#### [YOUR OBJECTIVE]
Copy out each line of the entries where the word "blue" is present.

GIVEN DATA Start Marker

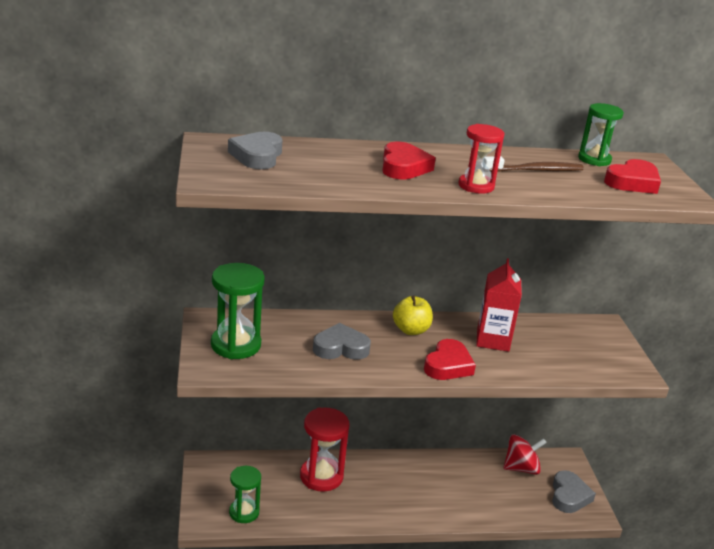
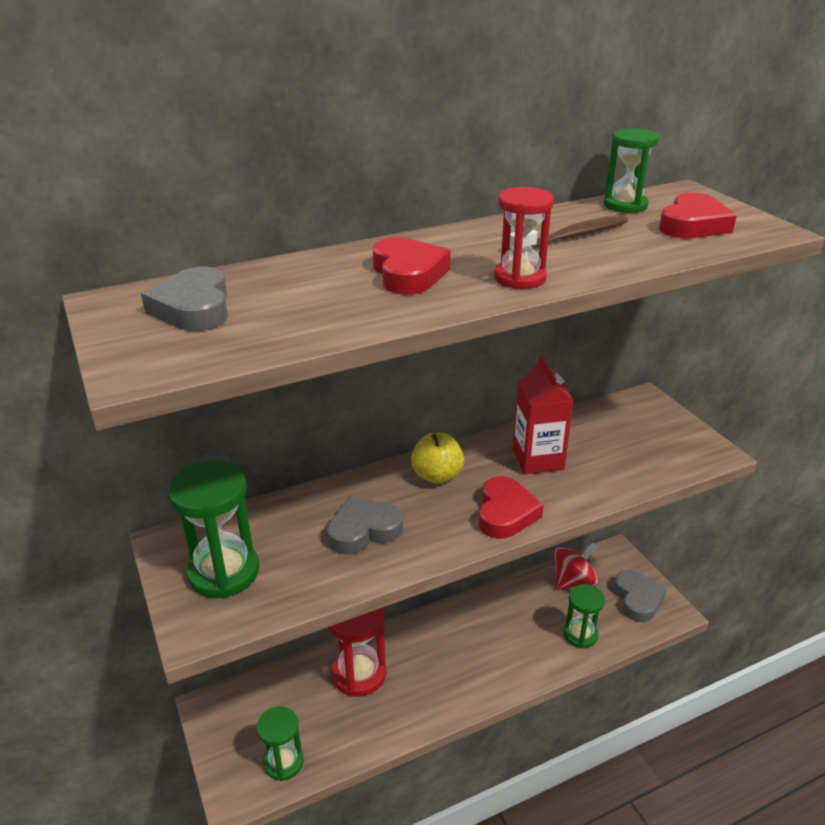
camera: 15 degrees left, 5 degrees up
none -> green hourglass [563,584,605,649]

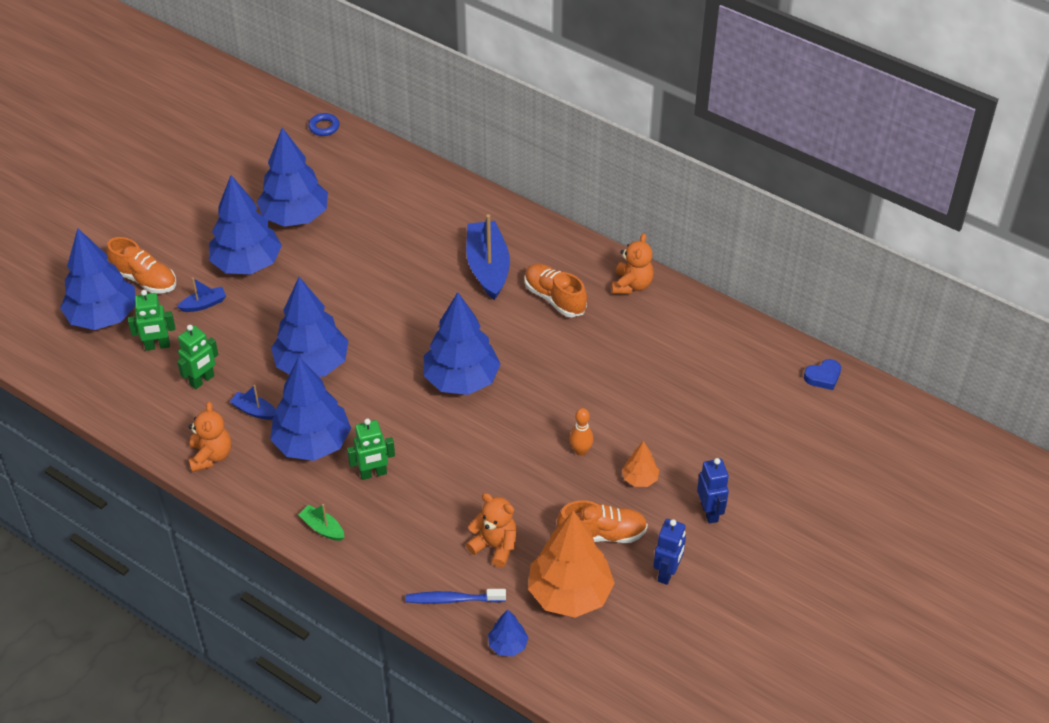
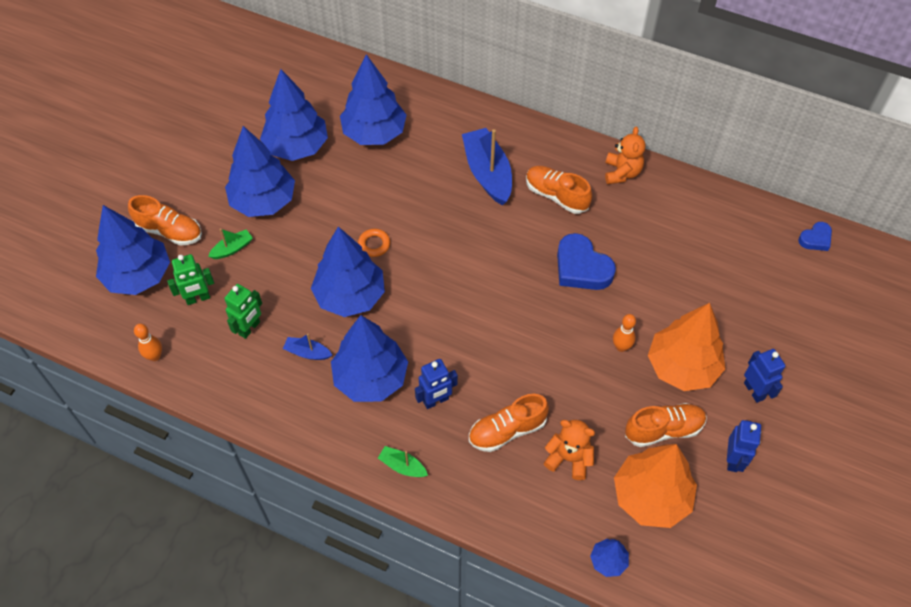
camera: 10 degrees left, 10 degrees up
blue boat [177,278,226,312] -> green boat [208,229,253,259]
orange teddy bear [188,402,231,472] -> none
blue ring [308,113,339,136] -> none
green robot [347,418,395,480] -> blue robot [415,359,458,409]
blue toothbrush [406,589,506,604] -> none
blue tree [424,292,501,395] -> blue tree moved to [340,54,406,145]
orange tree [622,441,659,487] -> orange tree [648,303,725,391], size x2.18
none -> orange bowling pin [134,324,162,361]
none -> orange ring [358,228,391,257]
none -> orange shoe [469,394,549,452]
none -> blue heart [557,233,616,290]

GIVEN DATA End Marker

#### [RESULT OF THE EXERCISE]
blue boat [177,278,226,312] -> green boat [208,229,253,259]
blue ring [308,113,339,136] -> none
green robot [347,418,395,480] -> blue robot [415,359,458,409]
blue toothbrush [406,589,506,604] -> none
blue tree [424,292,501,395] -> blue tree moved to [340,54,406,145]
none -> blue heart [557,233,616,290]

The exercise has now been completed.